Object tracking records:
++++++
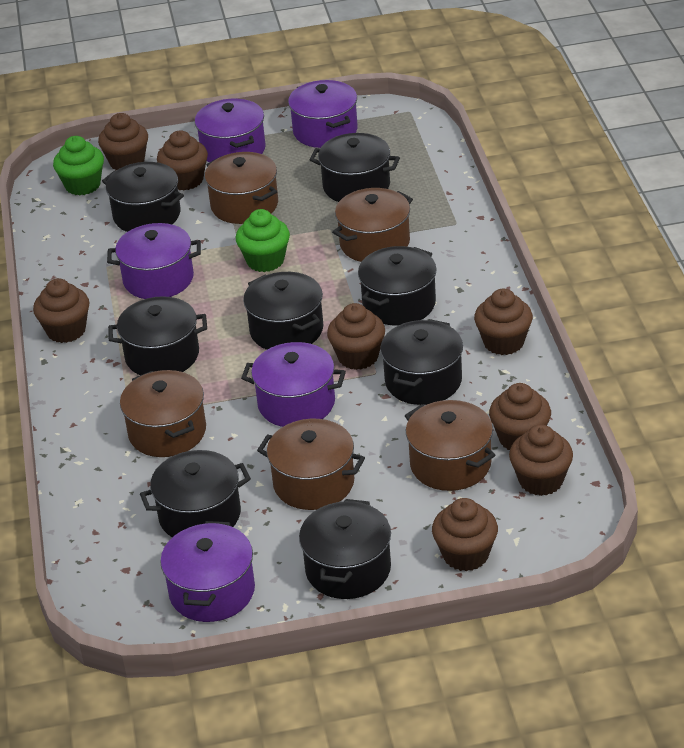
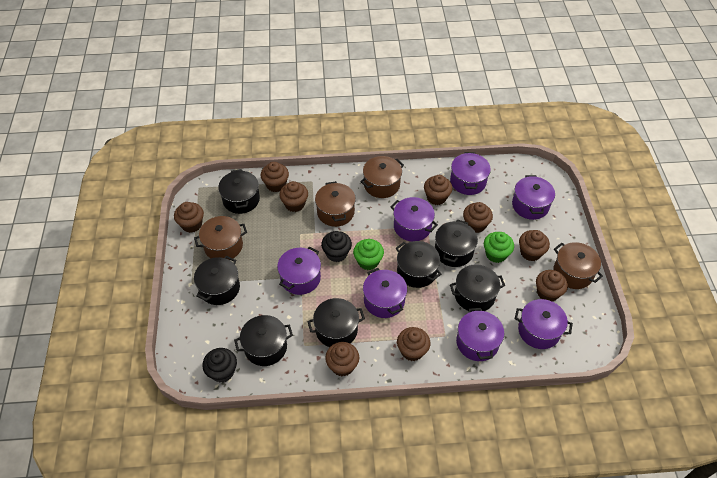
black cupcake: 0 -> 2
black pot: 8 -> 7
brown cupcake: 8 -> 9
brown pot: 5 -> 4
purple pot: 5 -> 7

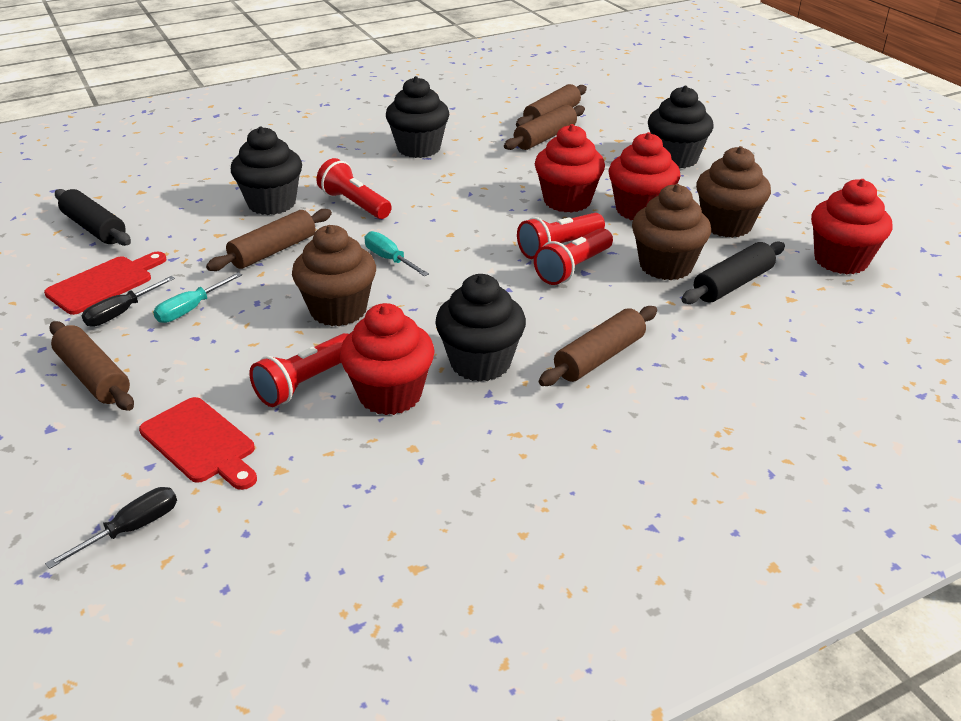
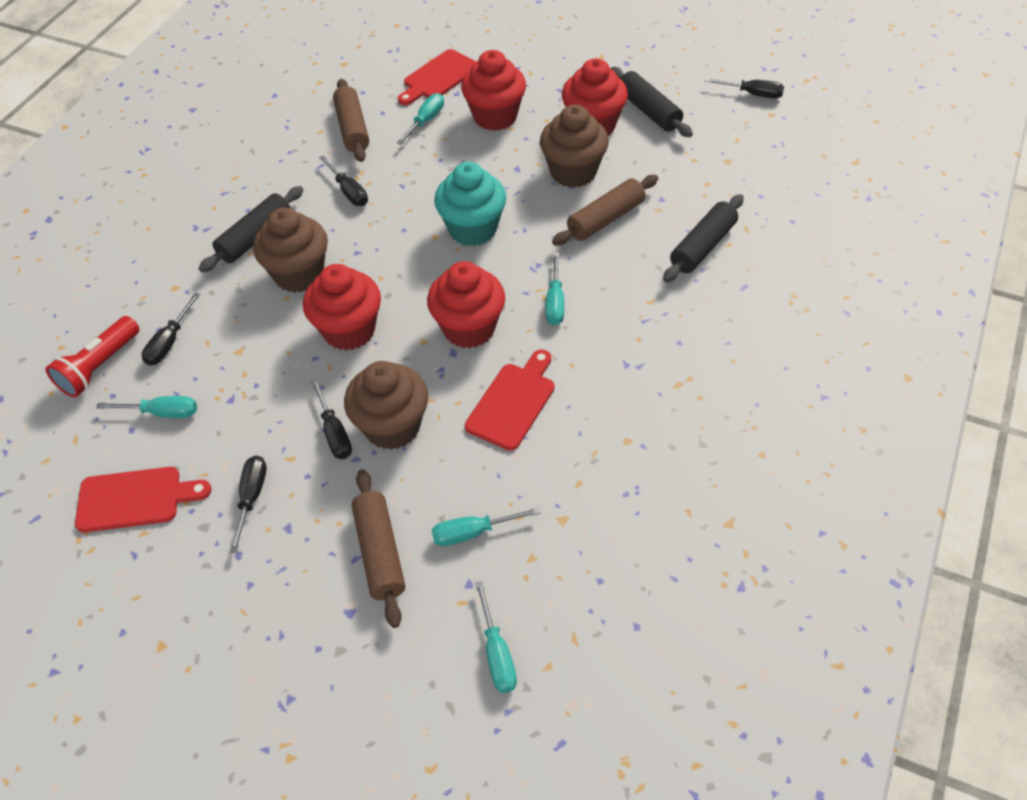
black cupcake: 4 -> 0
black rolling pin: 2 -> 3
black screwdriver: 2 -> 5
brown rolling pin: 5 -> 3
red cutting board: 2 -> 3
red flashlight: 4 -> 1
turquoise cupcake: 0 -> 1
turquoise screwdriver: 2 -> 5

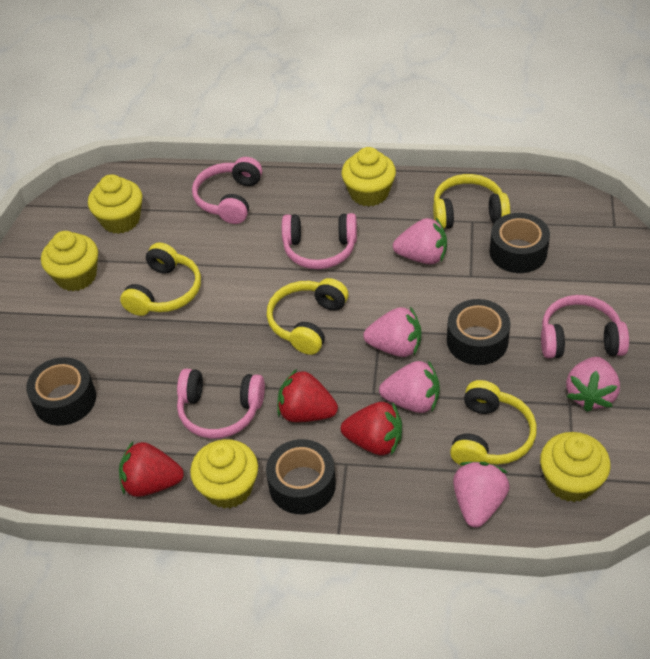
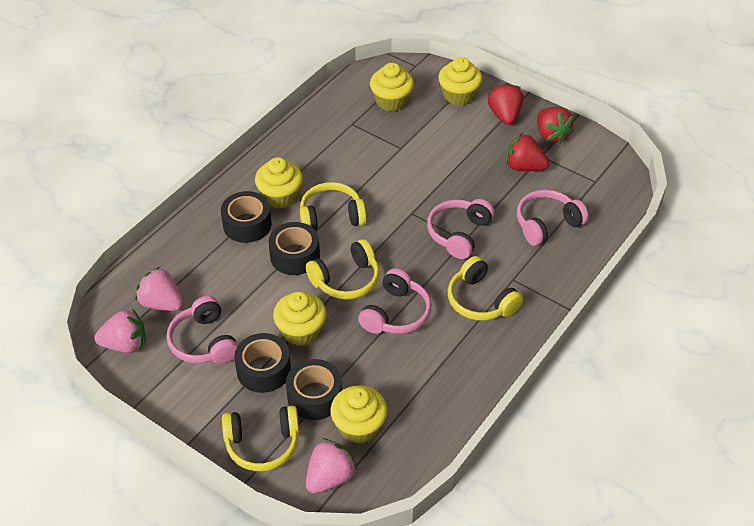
pink strawberry: 5 -> 3

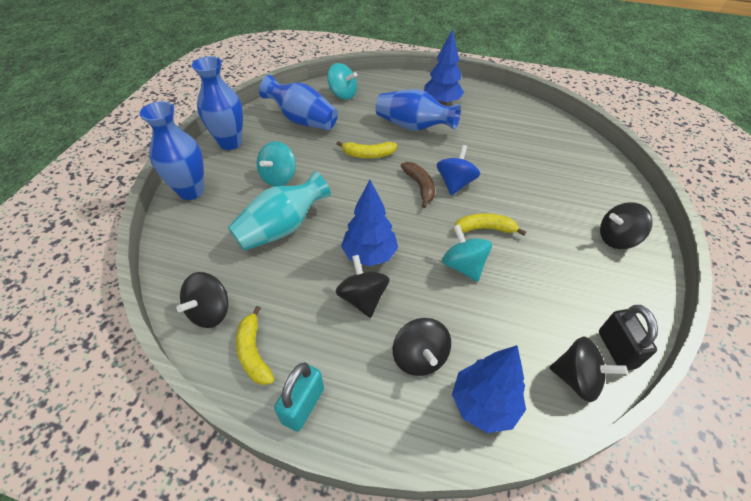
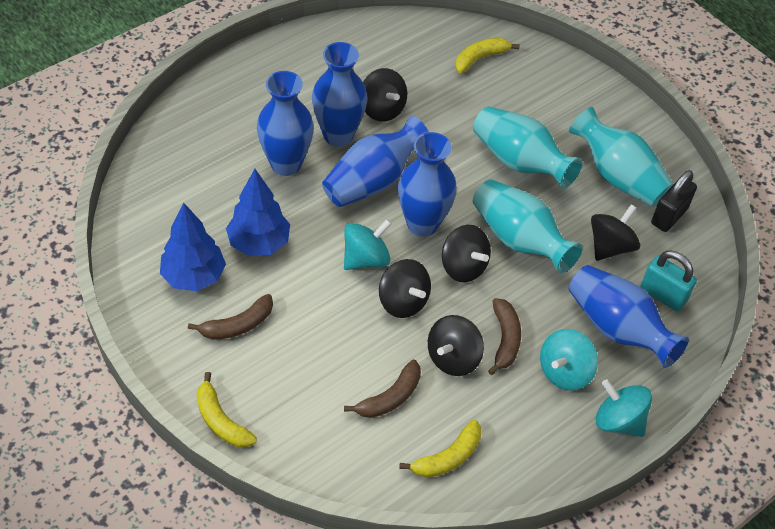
blue spinning top: 1 -> 0
blue tree: 3 -> 2
blue vase: 4 -> 5
brown banana: 1 -> 3
turquoise vase: 1 -> 3

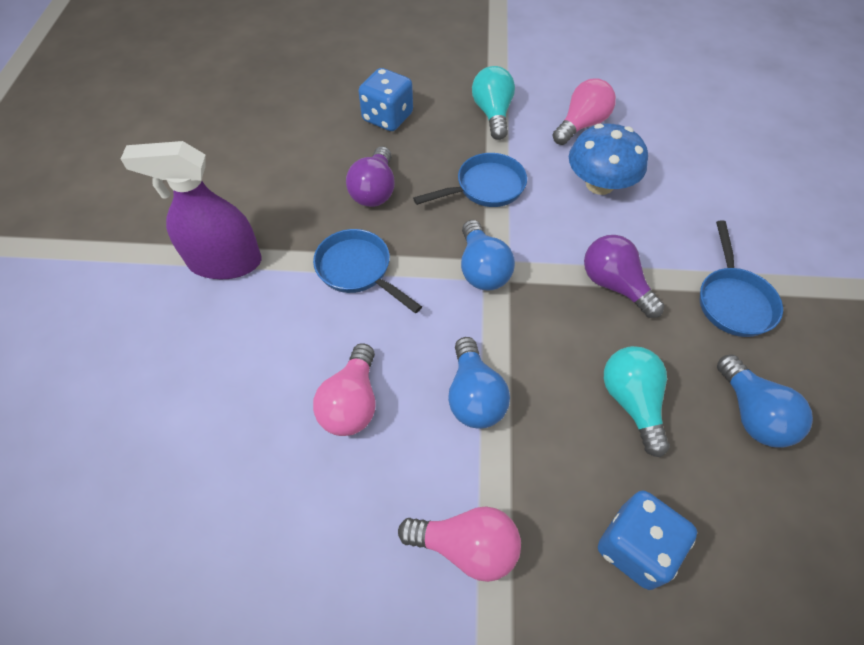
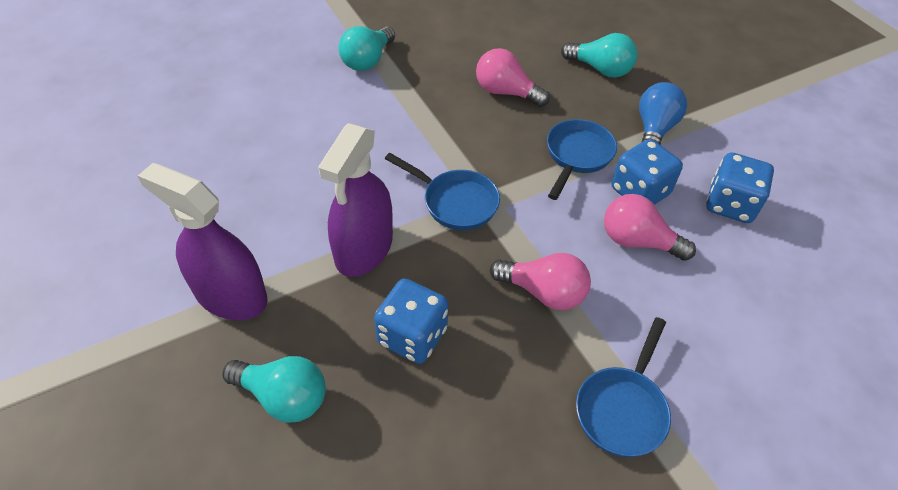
blue dice: 2 -> 3
blue light bulb: 3 -> 1
blue mushroom: 1 -> 0
purple light bulb: 2 -> 0
purple spray bottle: 1 -> 2
turquoise light bulb: 2 -> 3

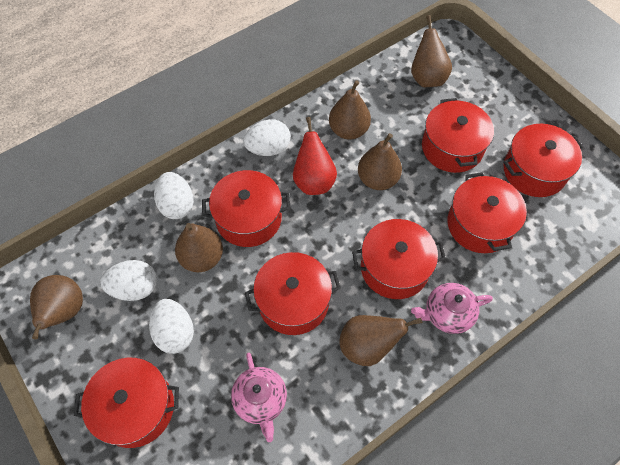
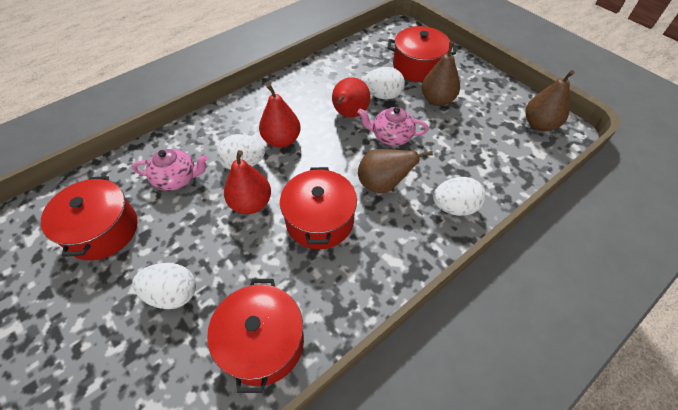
brown pear: 6 -> 3
red pear: 1 -> 3
red pot: 7 -> 4

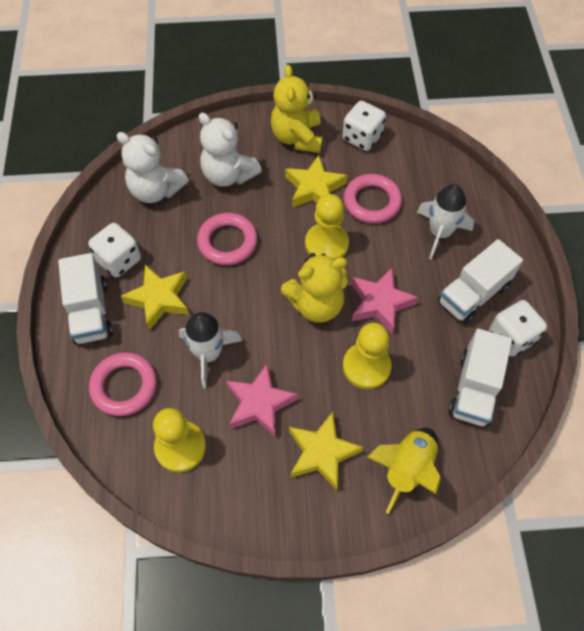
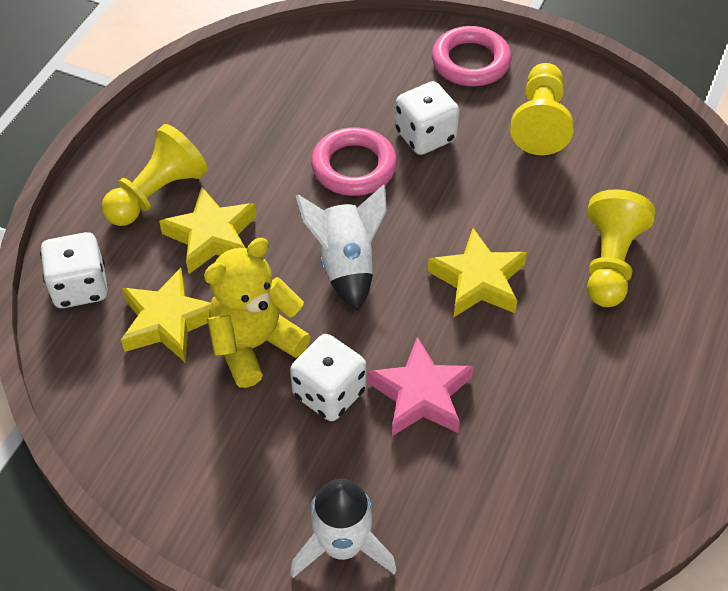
pink ring: 3 -> 2
pink star: 2 -> 1
white teddy bear: 2 -> 0
white truck: 3 -> 0
yellow rocket: 1 -> 0
yellow teddy bear: 2 -> 1

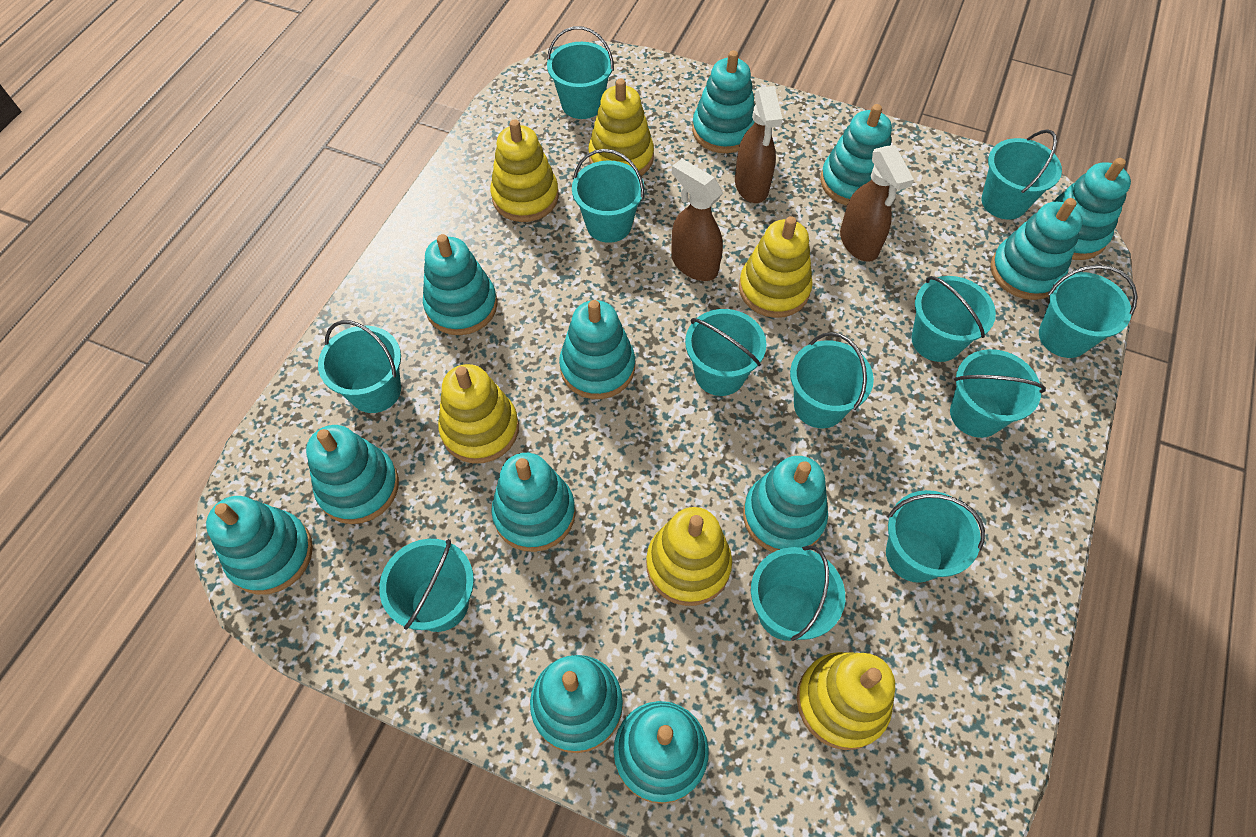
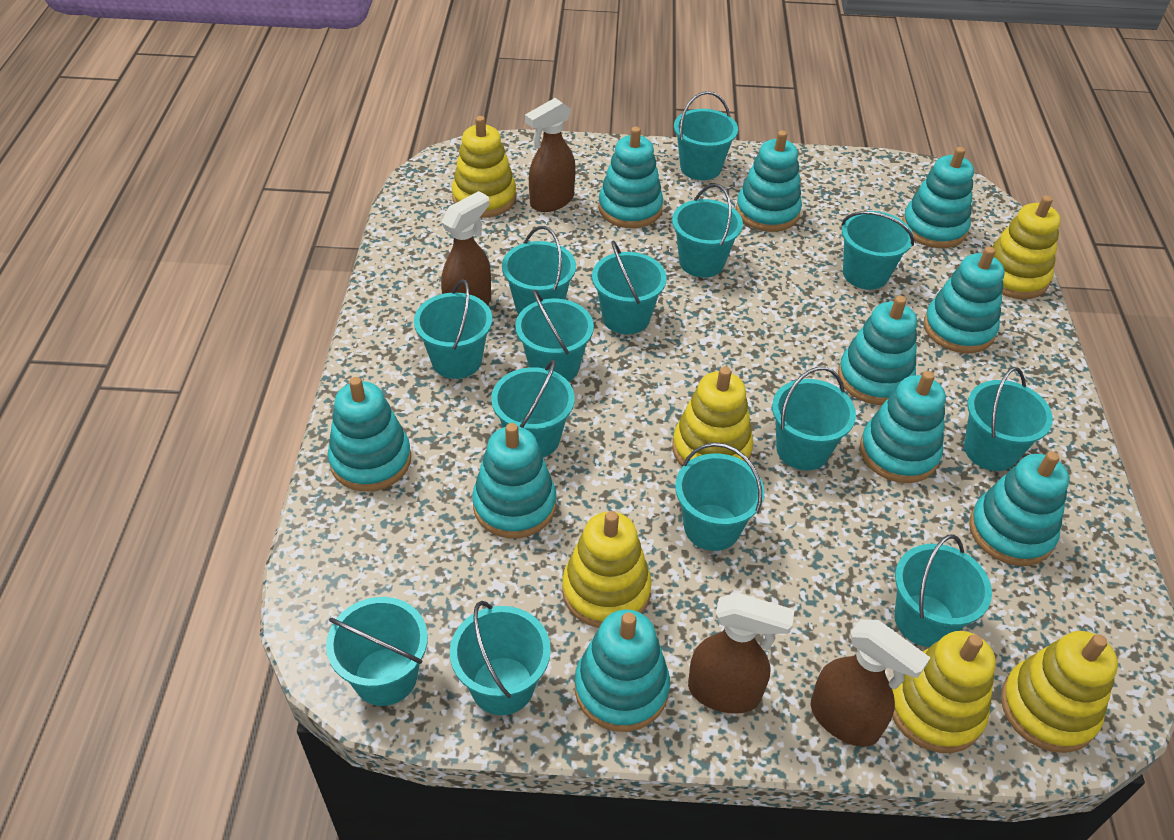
brown spray bottle: 3 -> 4
turquoise bucket: 12 -> 14
turquoise stacking toy: 12 -> 10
++++++
What you should do :: Leaving images out, please output every line of the data exactly.

Solved problem ::
black cupcake: 0 -> 2
black pot: 8 -> 7
brown cupcake: 8 -> 9
brown pot: 5 -> 4
purple pot: 5 -> 7

black cupcake: 4 -> 0
black rolling pin: 2 -> 3
black screwdriver: 2 -> 5
brown rolling pin: 5 -> 3
red cutting board: 2 -> 3
red flashlight: 4 -> 1
turquoise cupcake: 0 -> 1
turquoise screwdriver: 2 -> 5

pink strawberry: 5 -> 3

blue spinning top: 1 -> 0
blue tree: 3 -> 2
blue vase: 4 -> 5
brown banana: 1 -> 3
turquoise vase: 1 -> 3

blue dice: 2 -> 3
blue light bulb: 3 -> 1
blue mushroom: 1 -> 0
purple light bulb: 2 -> 0
purple spray bottle: 1 -> 2
turquoise light bulb: 2 -> 3

brown pear: 6 -> 3
red pear: 1 -> 3
red pot: 7 -> 4

pink ring: 3 -> 2
pink star: 2 -> 1
white teddy bear: 2 -> 0
white truck: 3 -> 0
yellow rocket: 1 -> 0
yellow teddy bear: 2 -> 1

brown spray bottle: 3 -> 4
turquoise bucket: 12 -> 14
turquoise stacking toy: 12 -> 10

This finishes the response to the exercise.